*Goal of the exercise:* Search the records for the word "rocket". Copy every line where it appears.

▬▬▬▬▬▬▬▬▬▬

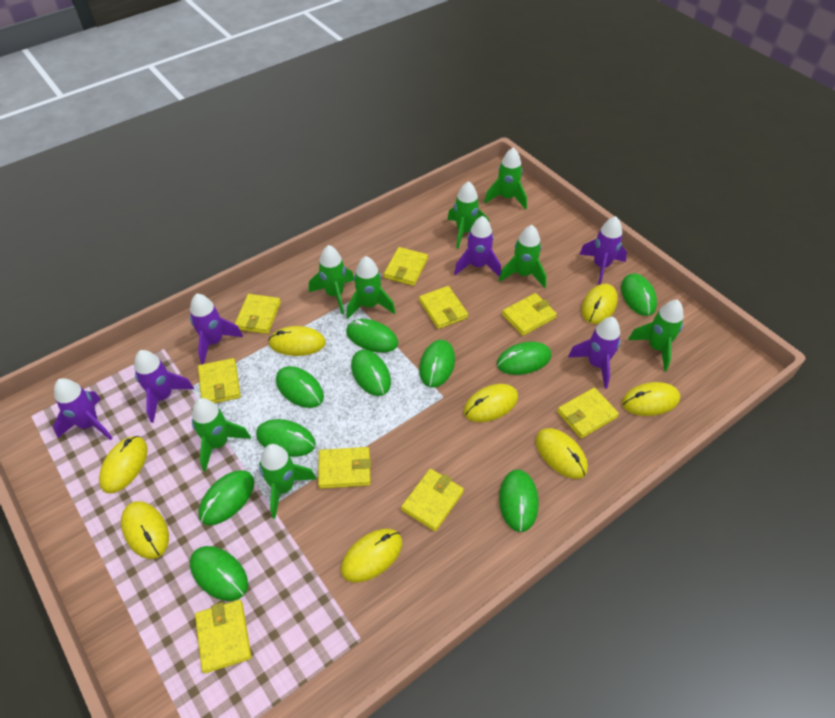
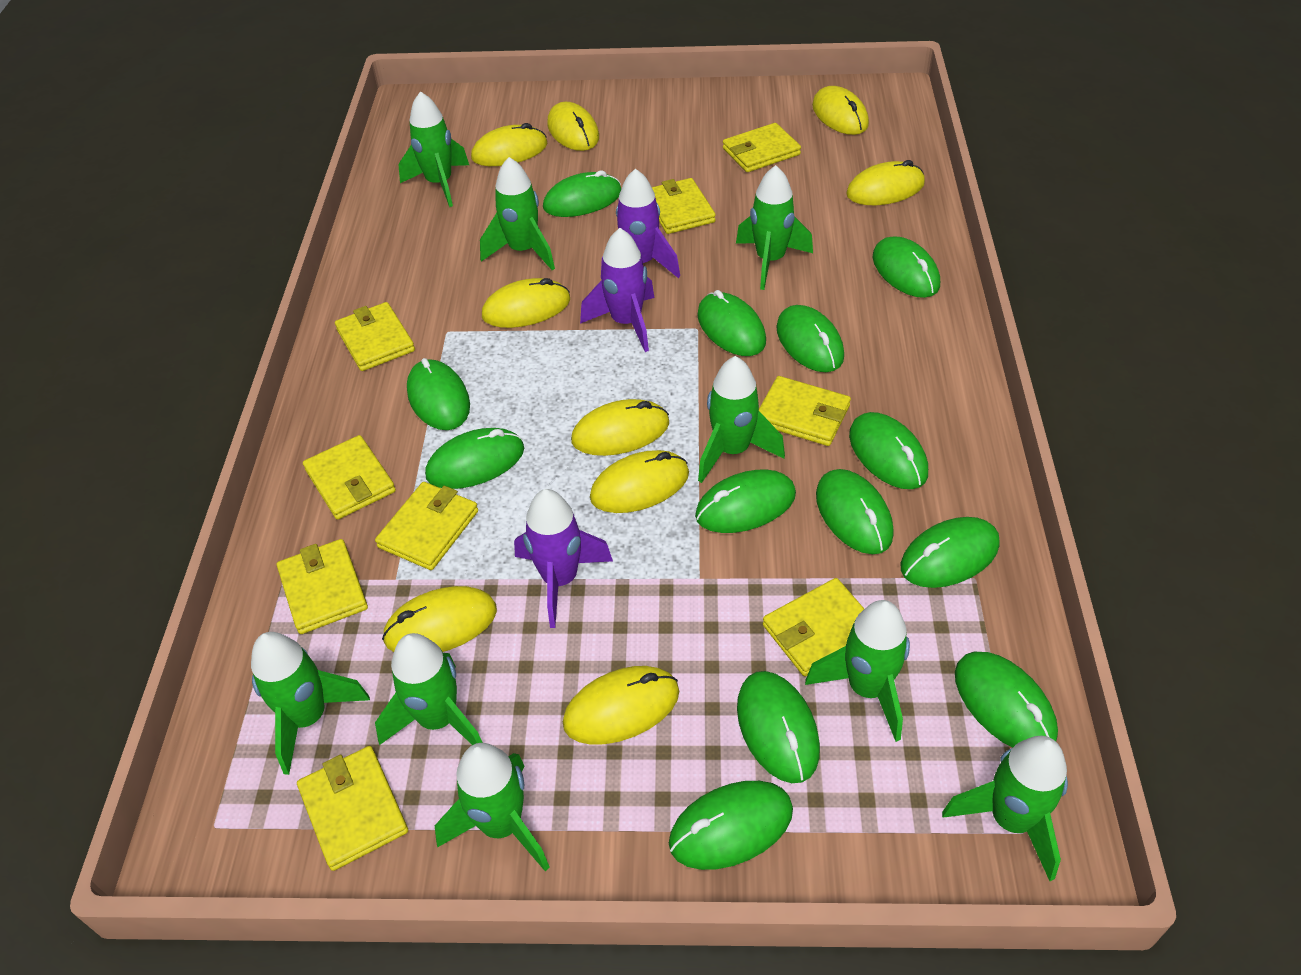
green mouse: [190,546,248,601] [198,470,254,525] [256,419,316,457] [276,366,324,408] [346,319,398,353] [351,350,391,396] [419,340,455,387] [497,342,551,375] [499,469,538,532] [621,273,657,316] = 10 -> [407,358,470,430] [425,428,524,489] [543,170,621,217] [669,781,793,870] [695,469,796,533] [697,290,766,356] [737,671,820,783] [776,305,844,372] [816,469,894,554] [849,412,928,489] [872,237,940,298] [901,517,1000,588] [955,652,1058,748] = 13
green rocket: [192,398,251,471] [259,444,317,519] [309,245,354,314] [346,256,396,319] [447,181,489,249] [484,147,527,210] [499,225,547,288] [628,300,683,371] = 8 -> [251,632,370,775] [375,633,483,745] [398,91,469,207] [435,743,549,871] [480,157,555,270] [698,356,785,483] [736,165,813,290] [805,600,910,742] [942,736,1068,881] = 9
purple rocket: [53,378,113,440] [134,350,194,423] [190,294,243,364] [454,216,501,277] [568,317,621,389] [579,216,627,285] = 6 -> [514,489,613,628] [580,228,654,352] [601,169,680,278] = 3
yellow mouse: [99,436,148,493] [121,501,169,559] [268,326,326,356] [341,529,402,582] [464,384,518,422] [535,428,588,479] [581,284,618,324] [622,382,680,416] = 8 -> [382,586,497,652] [471,123,547,166] [482,278,570,328] [547,102,599,151] [563,666,679,745] [571,399,669,456] [590,450,689,513] [812,86,869,135] [846,160,925,205] = 9

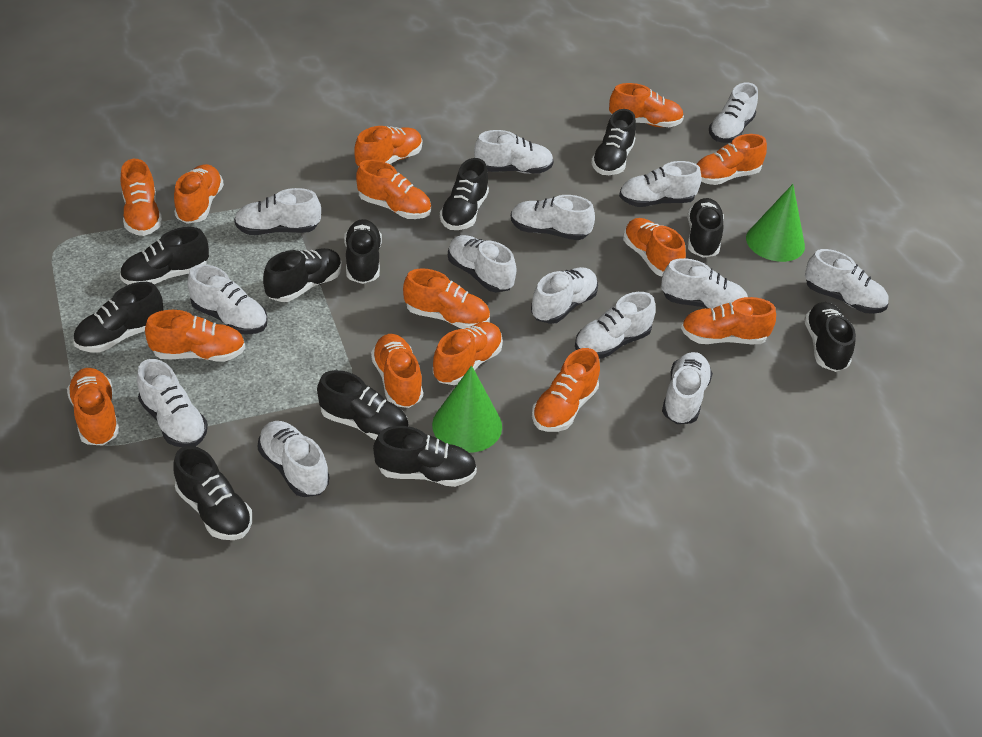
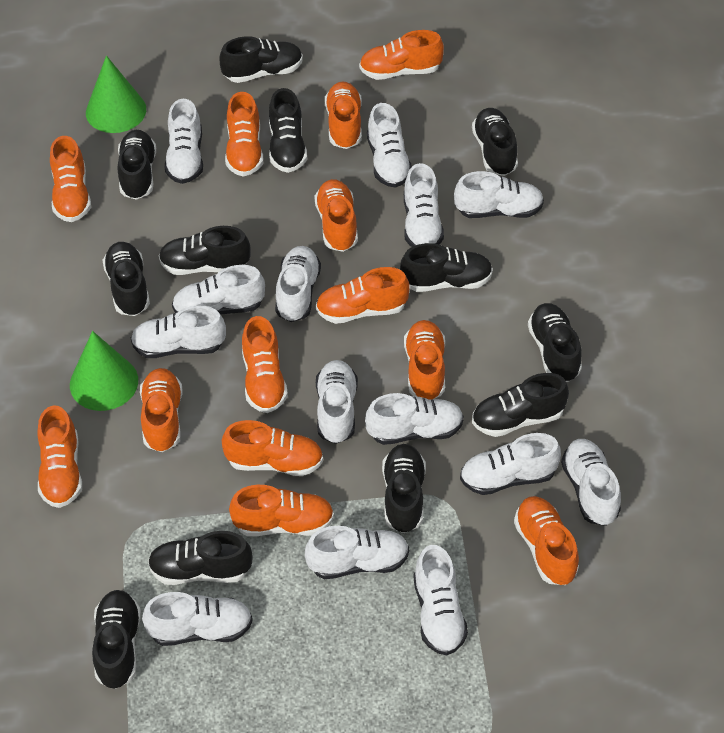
black shoe: [73,282,163,352] [120,227,209,285] [174,446,252,540] [263,248,342,302] [317,370,409,440] [344,219,382,284] [373,426,477,487] [440,158,489,230] [591,109,636,175] [687,198,724,258] [804,302,856,372] = 11 -> [92,590,141,689] [103,242,150,316] [118,130,156,200] [148,531,253,585] [159,226,251,275] [219,36,303,83] [269,88,307,173] [382,444,426,533] [400,243,493,292] [472,108,518,176] [472,373,569,437] [528,303,582,382] = 12
orange shoe: [67,368,120,445] [121,159,162,236] [145,310,245,362] [174,164,224,224] [354,126,422,167] [356,160,431,219] [371,334,423,408] [403,268,490,329] [433,322,503,385] [532,348,600,432] [609,83,684,127] [623,218,686,277] [681,297,776,344] [697,134,767,185] = 14 -> [37,405,82,508] [50,136,91,222] [140,368,182,452] [222,420,323,476] [225,92,263,177] [229,485,334,536] [242,316,288,413] [314,179,358,252] [316,267,410,324] [325,81,362,149] [359,30,444,80] [404,320,445,400] [514,496,579,585] = 13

▬▬▬▬▬▬▬▬▬▬

*Task output:*
green rocket: [192,398,251,471] [259,444,317,519] [309,245,354,314] [346,256,396,319] [447,181,489,249] [484,147,527,210] [499,225,547,288] [628,300,683,371] = 8 -> [251,632,370,775] [375,633,483,745] [398,91,469,207] [435,743,549,871] [480,157,555,270] [698,356,785,483] [736,165,813,290] [805,600,910,742] [942,736,1068,881] = 9
purple rocket: [53,378,113,440] [134,350,194,423] [190,294,243,364] [454,216,501,277] [568,317,621,389] [579,216,627,285] = 6 -> [514,489,613,628] [580,228,654,352] [601,169,680,278] = 3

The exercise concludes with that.